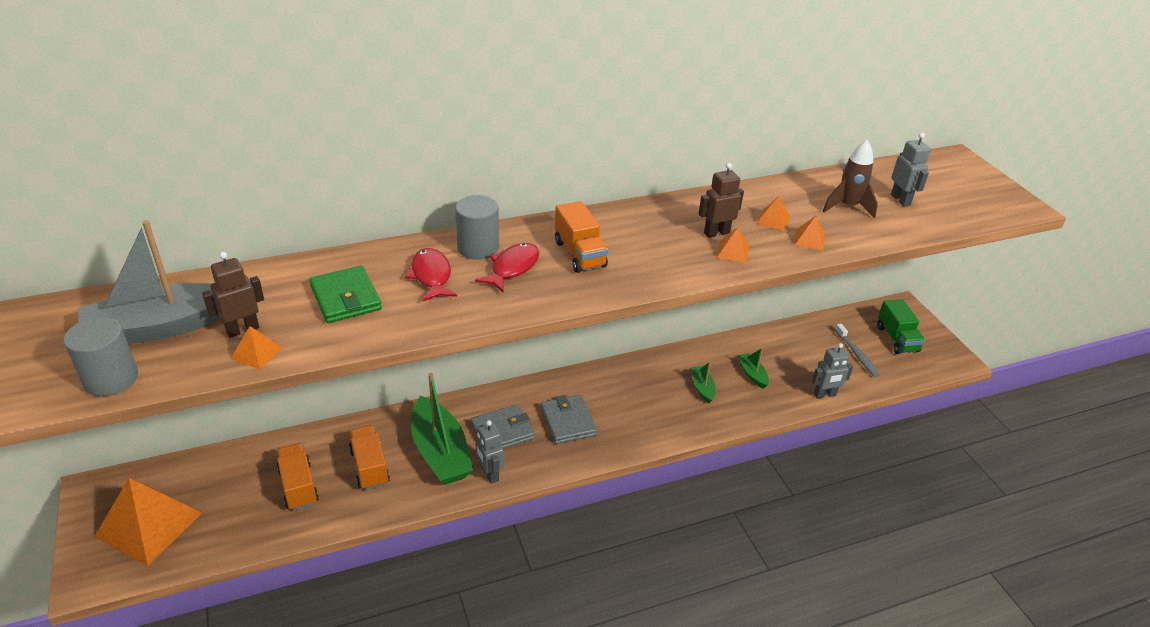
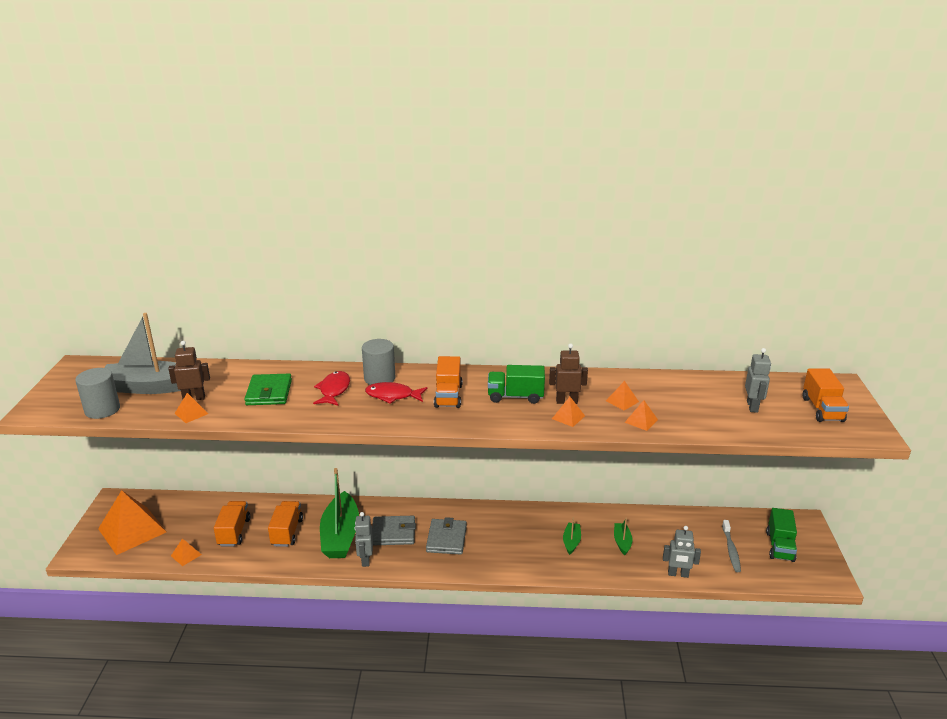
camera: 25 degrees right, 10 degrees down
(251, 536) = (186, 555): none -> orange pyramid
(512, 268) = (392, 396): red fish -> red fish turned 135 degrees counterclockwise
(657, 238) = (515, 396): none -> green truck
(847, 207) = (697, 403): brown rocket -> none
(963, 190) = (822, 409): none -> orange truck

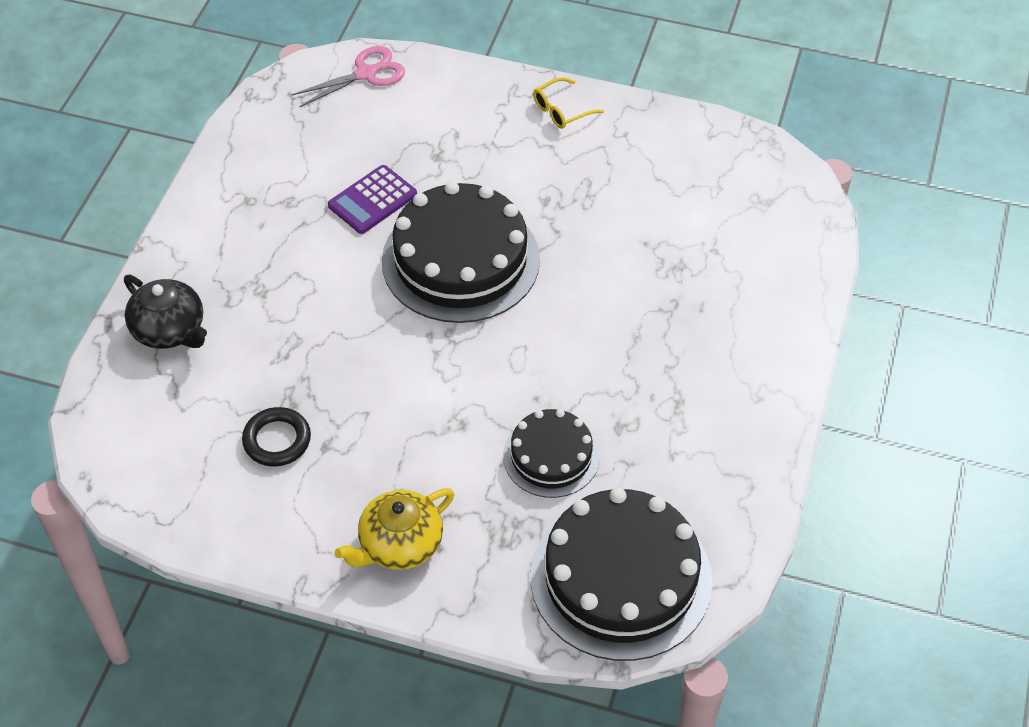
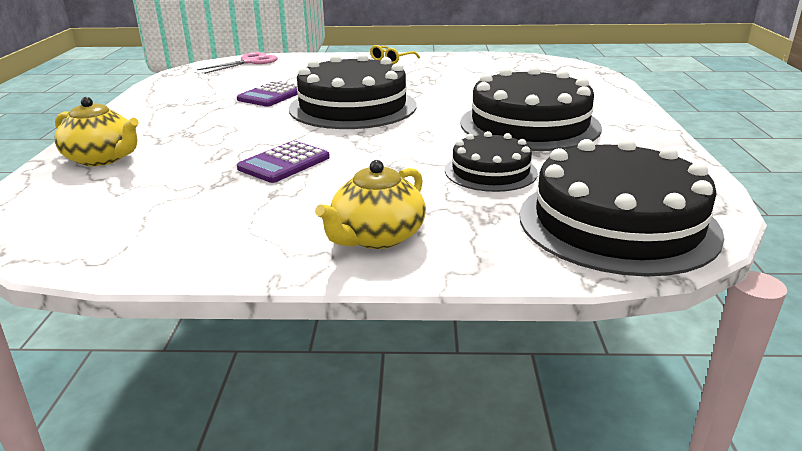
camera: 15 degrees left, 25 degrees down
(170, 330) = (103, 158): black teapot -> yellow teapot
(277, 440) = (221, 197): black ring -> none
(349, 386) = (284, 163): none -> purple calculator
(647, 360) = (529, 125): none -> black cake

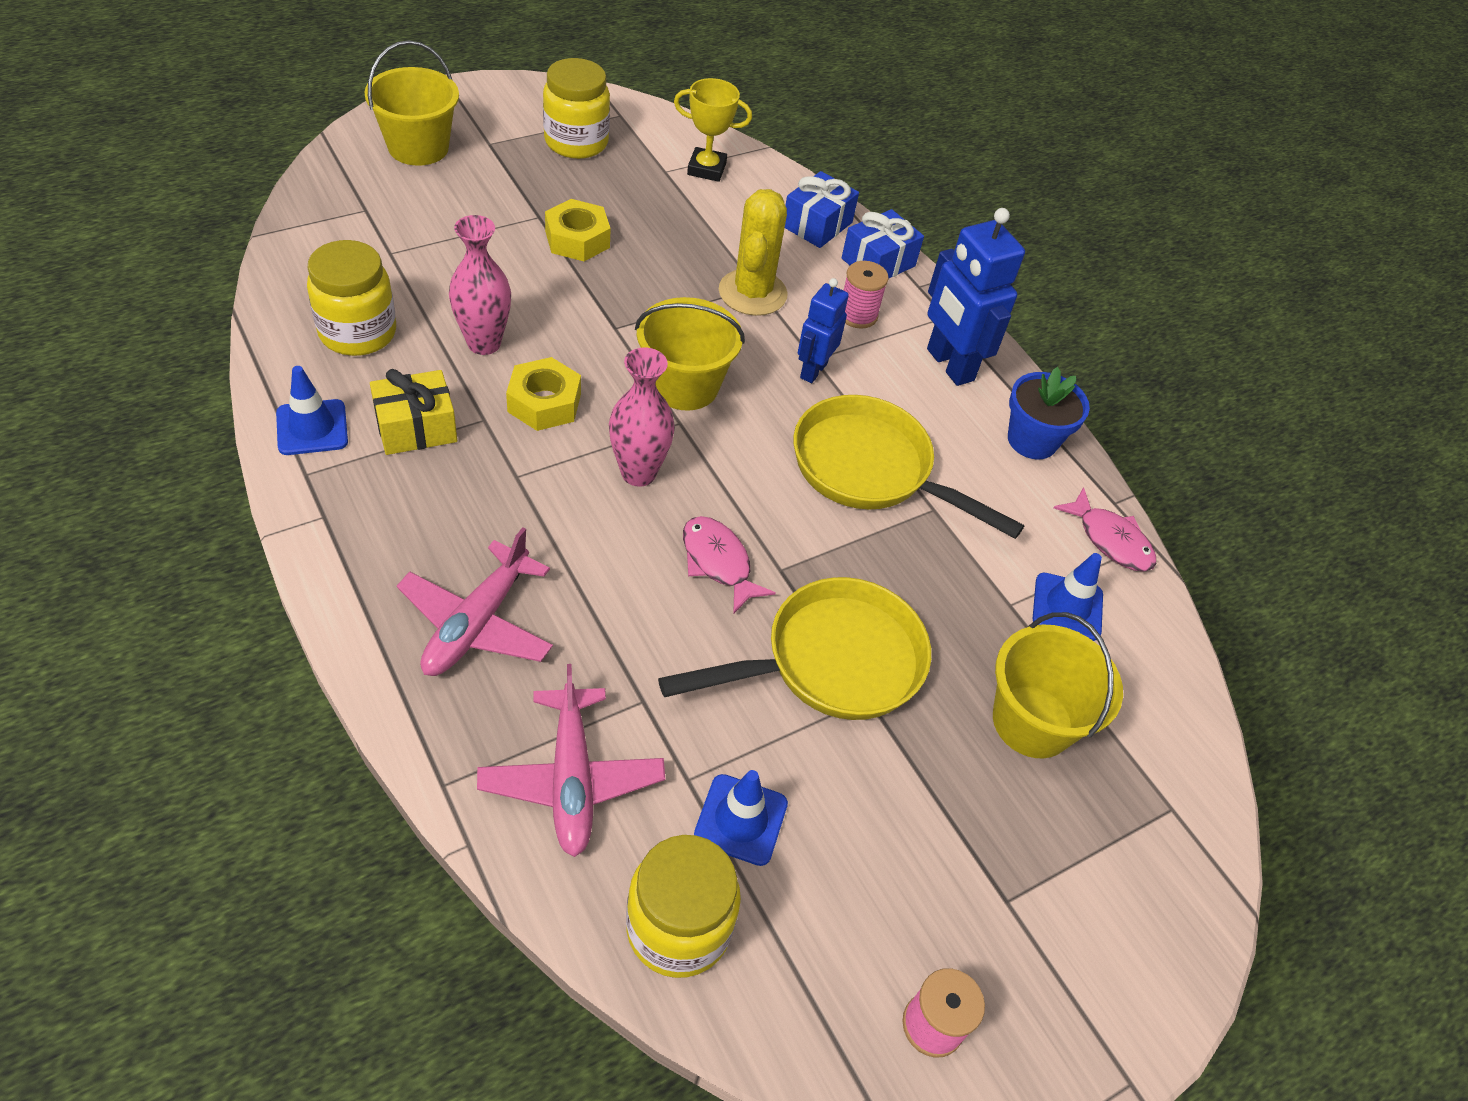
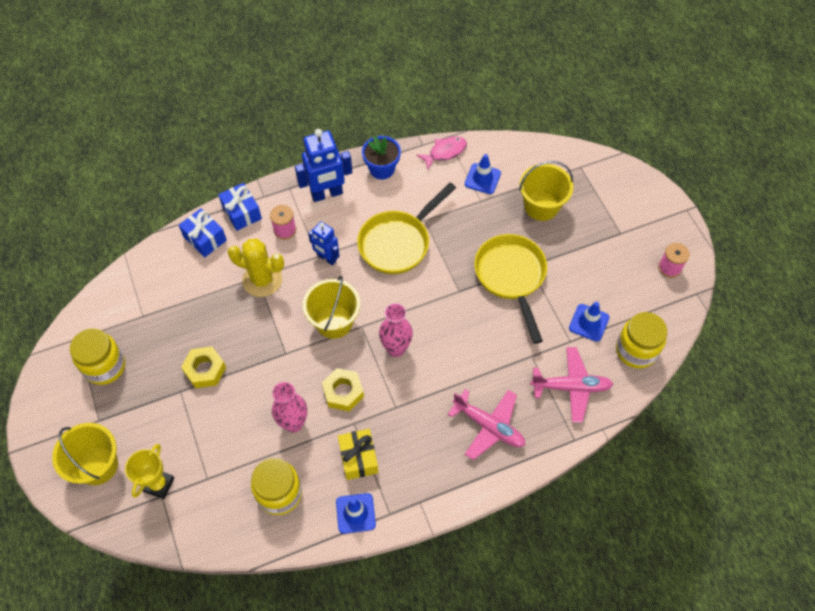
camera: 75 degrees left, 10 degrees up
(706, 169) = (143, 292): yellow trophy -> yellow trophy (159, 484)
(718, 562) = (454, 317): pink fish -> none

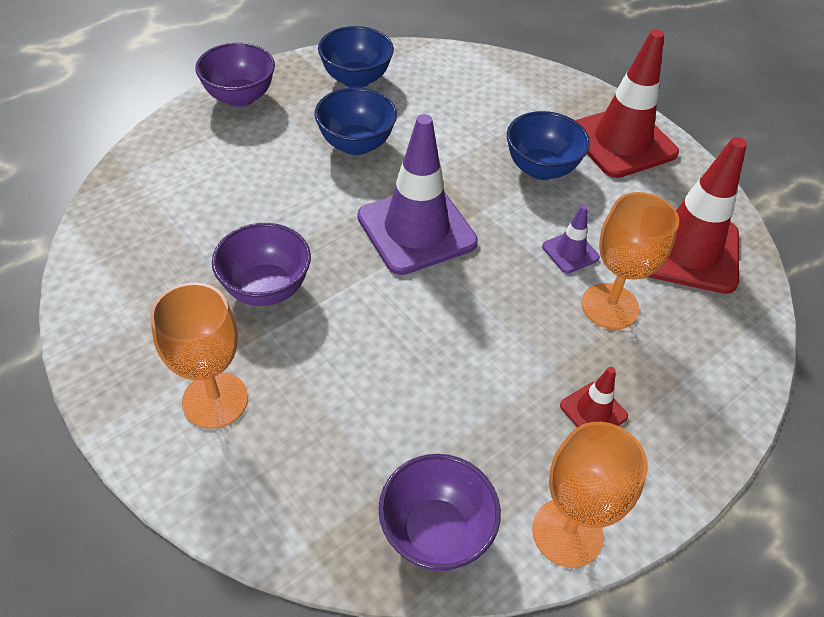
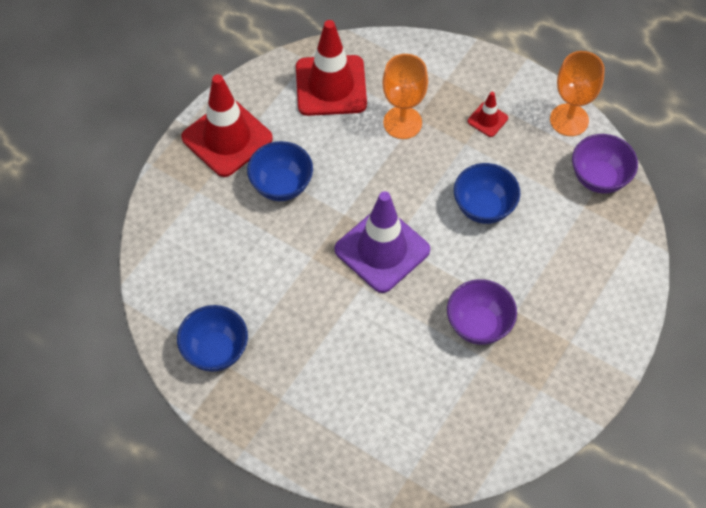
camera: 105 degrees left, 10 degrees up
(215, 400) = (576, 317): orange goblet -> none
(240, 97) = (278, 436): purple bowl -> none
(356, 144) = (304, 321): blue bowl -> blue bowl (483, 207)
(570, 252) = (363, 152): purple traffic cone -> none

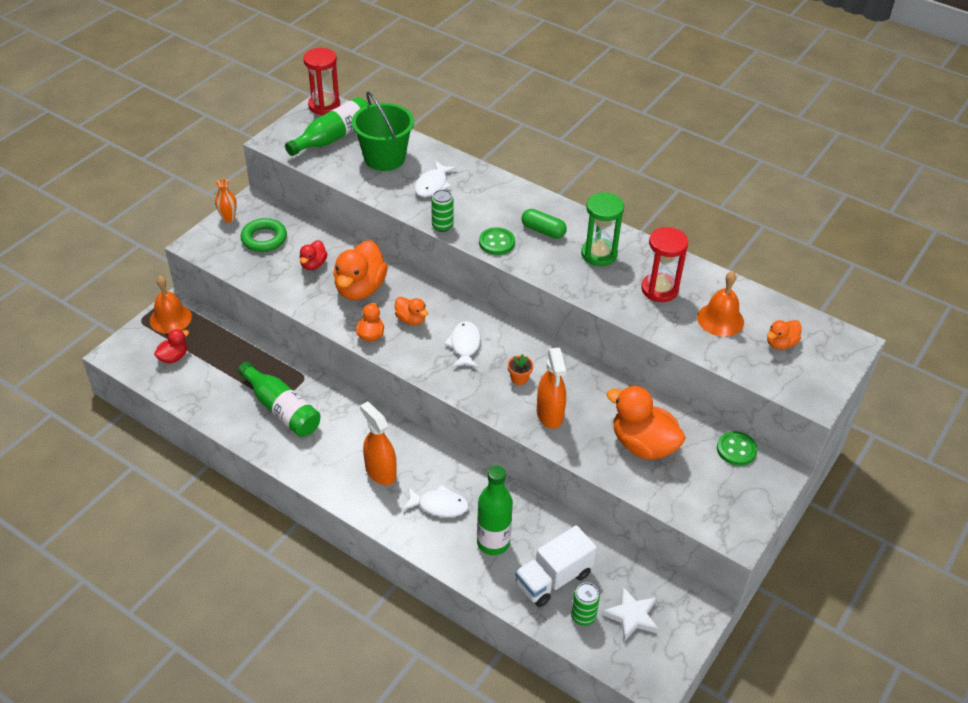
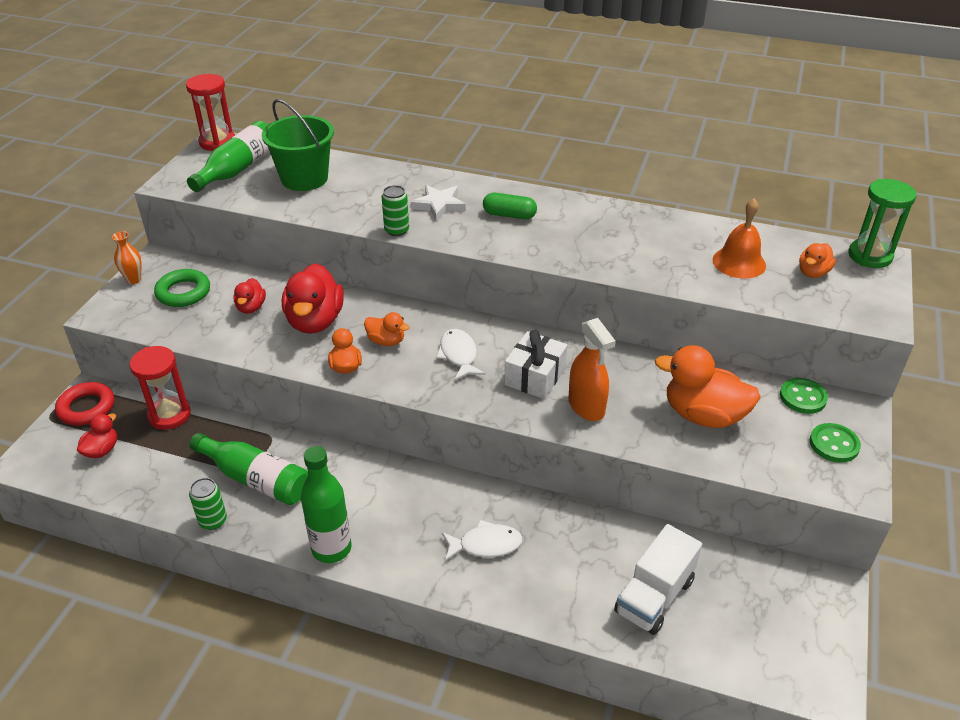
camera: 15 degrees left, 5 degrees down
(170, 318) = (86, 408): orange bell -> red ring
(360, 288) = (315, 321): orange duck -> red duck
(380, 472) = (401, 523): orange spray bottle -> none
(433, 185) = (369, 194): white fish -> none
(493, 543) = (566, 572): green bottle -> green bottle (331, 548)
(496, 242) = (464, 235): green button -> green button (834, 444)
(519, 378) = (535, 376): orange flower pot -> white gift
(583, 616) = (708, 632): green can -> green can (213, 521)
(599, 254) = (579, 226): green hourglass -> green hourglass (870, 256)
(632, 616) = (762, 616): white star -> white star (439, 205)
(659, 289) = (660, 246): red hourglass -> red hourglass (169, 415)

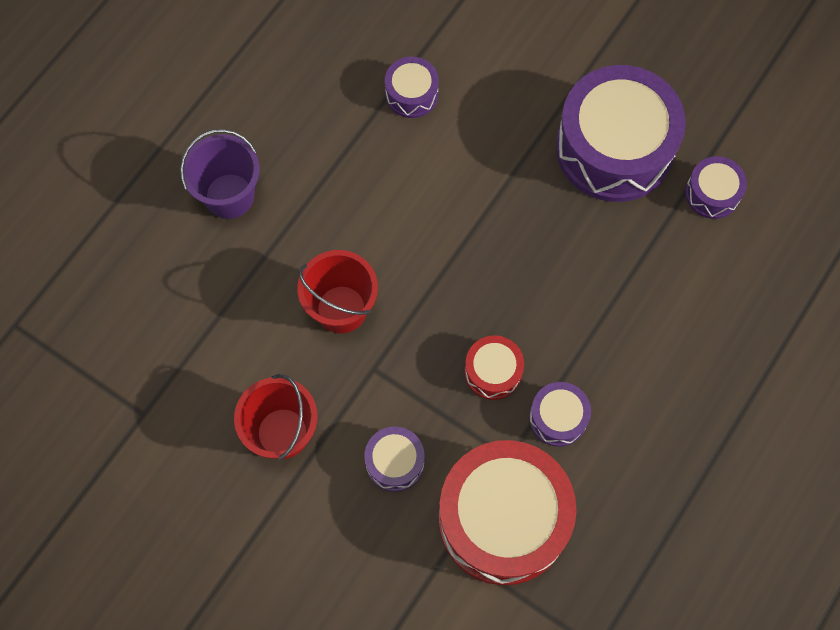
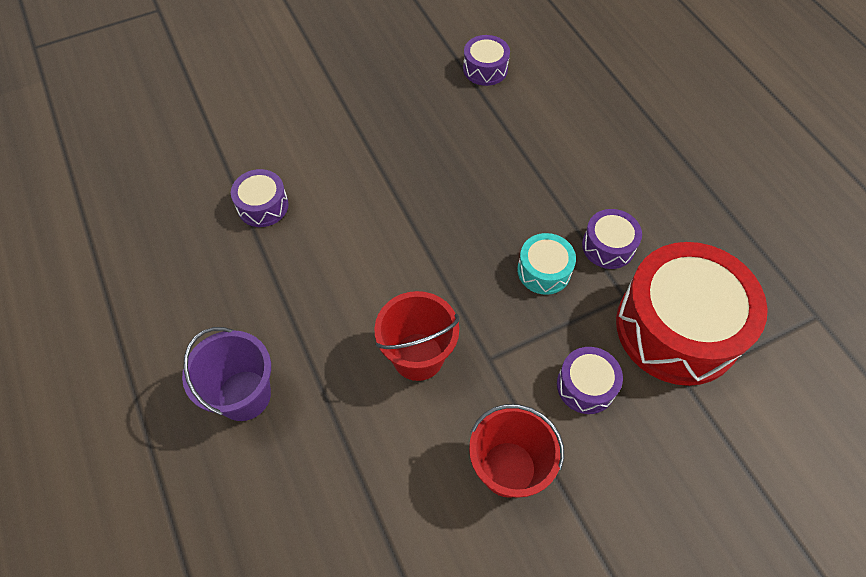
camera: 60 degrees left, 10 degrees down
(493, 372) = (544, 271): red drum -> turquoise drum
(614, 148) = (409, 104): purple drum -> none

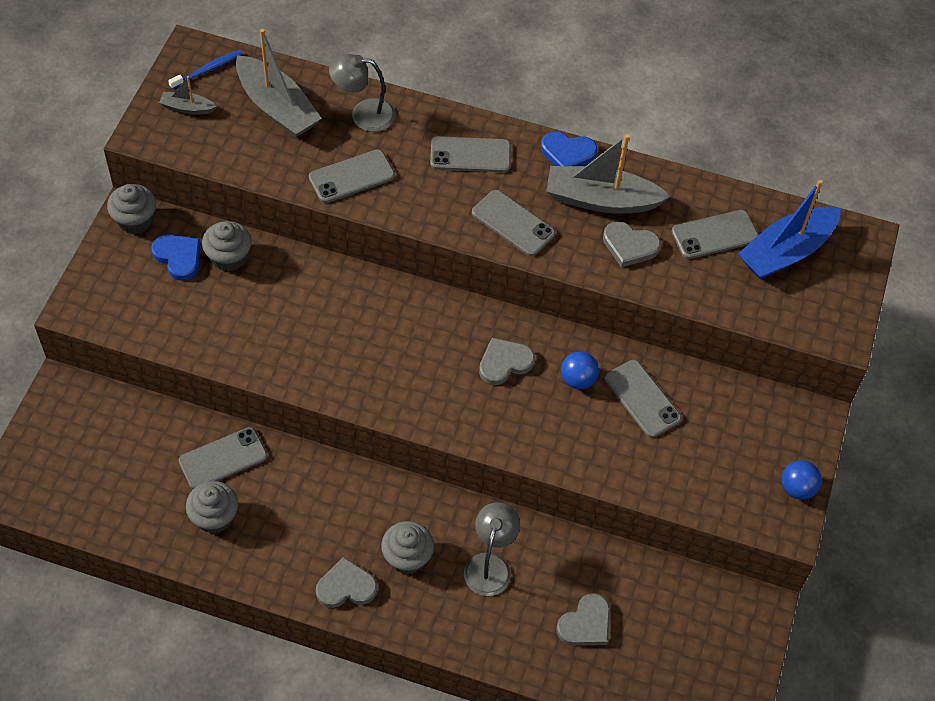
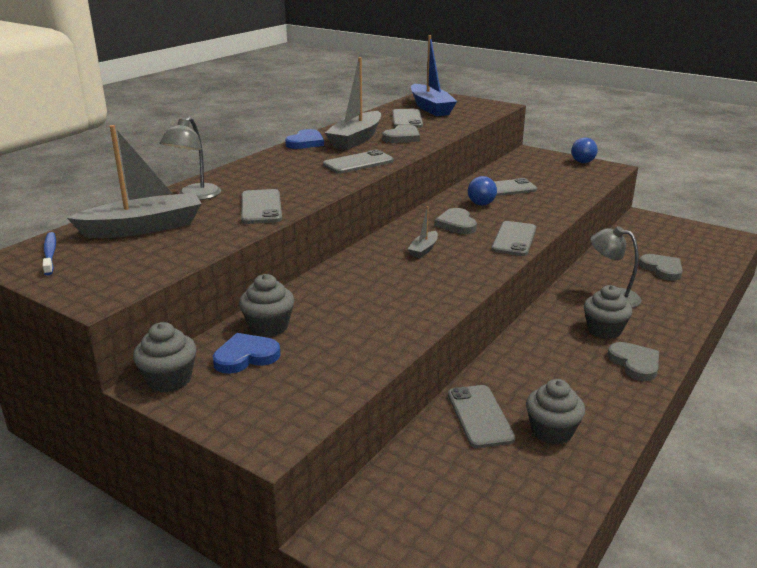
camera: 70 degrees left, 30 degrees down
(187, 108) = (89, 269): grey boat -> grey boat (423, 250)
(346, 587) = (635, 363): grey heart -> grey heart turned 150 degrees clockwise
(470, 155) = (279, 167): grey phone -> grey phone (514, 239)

• _TASK_
Reproduce each line of the material in which the string "drum" occurs.

• _RESPONSE BELOW_
(493, 372) = (544, 271): red drum -> turquoise drum
(614, 148) = (409, 104): purple drum -> none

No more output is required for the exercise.